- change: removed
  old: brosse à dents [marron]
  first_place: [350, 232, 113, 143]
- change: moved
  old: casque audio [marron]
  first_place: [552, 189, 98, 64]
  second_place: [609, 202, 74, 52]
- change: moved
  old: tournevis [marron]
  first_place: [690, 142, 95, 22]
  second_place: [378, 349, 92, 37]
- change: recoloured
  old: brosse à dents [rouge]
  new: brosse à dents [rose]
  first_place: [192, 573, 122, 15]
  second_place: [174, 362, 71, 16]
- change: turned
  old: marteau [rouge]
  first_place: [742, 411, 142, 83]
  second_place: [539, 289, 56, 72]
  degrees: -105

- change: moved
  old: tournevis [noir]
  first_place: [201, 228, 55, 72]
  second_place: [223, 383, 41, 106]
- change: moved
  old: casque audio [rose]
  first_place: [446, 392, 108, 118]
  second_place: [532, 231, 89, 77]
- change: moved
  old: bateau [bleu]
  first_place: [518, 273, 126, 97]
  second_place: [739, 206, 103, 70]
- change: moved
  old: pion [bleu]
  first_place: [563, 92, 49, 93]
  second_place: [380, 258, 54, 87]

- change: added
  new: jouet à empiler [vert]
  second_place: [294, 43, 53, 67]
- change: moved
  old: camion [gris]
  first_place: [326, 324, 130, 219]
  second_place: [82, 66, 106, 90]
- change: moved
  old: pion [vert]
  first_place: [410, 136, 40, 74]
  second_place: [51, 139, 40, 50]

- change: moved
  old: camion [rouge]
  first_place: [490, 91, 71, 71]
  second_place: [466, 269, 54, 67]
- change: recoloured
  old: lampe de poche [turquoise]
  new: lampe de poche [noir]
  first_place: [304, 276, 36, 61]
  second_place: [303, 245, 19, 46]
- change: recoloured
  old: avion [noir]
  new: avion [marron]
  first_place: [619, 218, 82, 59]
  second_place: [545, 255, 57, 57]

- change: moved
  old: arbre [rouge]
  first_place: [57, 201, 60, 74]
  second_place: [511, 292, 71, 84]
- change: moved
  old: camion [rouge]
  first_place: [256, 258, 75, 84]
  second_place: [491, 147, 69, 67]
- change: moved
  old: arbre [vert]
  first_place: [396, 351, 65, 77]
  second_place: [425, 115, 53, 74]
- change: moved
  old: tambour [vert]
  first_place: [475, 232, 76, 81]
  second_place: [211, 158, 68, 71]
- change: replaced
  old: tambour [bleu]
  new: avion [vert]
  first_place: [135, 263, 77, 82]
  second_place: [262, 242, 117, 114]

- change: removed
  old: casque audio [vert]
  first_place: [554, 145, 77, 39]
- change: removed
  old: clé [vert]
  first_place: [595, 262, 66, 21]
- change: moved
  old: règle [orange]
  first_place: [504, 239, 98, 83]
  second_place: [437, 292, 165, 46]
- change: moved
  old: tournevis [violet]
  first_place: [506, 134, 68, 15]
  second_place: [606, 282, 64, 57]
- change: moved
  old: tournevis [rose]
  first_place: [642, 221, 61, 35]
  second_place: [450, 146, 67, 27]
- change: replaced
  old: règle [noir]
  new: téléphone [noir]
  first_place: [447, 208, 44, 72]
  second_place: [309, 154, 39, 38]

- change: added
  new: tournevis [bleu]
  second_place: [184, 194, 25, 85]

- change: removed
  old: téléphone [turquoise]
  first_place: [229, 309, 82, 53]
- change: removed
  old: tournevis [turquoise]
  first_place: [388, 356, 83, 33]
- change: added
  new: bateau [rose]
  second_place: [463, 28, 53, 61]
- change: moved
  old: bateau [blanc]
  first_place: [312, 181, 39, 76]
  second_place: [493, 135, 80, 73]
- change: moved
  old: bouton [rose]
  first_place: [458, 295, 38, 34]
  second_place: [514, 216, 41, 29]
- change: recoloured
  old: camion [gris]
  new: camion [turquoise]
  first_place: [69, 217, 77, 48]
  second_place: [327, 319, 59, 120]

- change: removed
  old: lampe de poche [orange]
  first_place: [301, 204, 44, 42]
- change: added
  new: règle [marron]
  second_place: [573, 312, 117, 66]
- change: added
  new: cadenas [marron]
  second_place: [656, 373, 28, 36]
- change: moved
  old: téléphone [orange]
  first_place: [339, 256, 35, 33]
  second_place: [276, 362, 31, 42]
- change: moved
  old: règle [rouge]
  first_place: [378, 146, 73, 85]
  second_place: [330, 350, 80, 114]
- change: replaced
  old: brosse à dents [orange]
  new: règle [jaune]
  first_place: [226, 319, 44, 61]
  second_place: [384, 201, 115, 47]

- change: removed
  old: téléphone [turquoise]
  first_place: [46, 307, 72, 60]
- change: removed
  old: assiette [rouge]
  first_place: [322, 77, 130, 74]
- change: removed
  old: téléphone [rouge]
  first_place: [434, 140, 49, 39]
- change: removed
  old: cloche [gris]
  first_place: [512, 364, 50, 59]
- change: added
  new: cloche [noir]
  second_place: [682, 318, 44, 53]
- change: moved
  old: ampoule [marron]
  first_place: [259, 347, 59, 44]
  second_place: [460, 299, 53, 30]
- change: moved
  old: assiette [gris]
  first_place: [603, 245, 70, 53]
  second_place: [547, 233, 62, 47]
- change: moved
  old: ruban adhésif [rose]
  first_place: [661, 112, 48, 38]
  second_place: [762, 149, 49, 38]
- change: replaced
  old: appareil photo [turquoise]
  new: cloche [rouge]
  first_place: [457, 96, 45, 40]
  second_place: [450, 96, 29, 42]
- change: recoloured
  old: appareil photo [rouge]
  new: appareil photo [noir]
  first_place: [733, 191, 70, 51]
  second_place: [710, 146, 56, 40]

Task statement: Reproduce exactly, and only, the part of the listing above that begins at the line with "second_place: [174, 362, 71, 16]" and goes on through the line with "second_place: [539, 289, 56, 72]".

Output:
  second_place: [174, 362, 71, 16]
- change: turned
  old: marteau [rouge]
  first_place: [742, 411, 142, 83]
  second_place: [539, 289, 56, 72]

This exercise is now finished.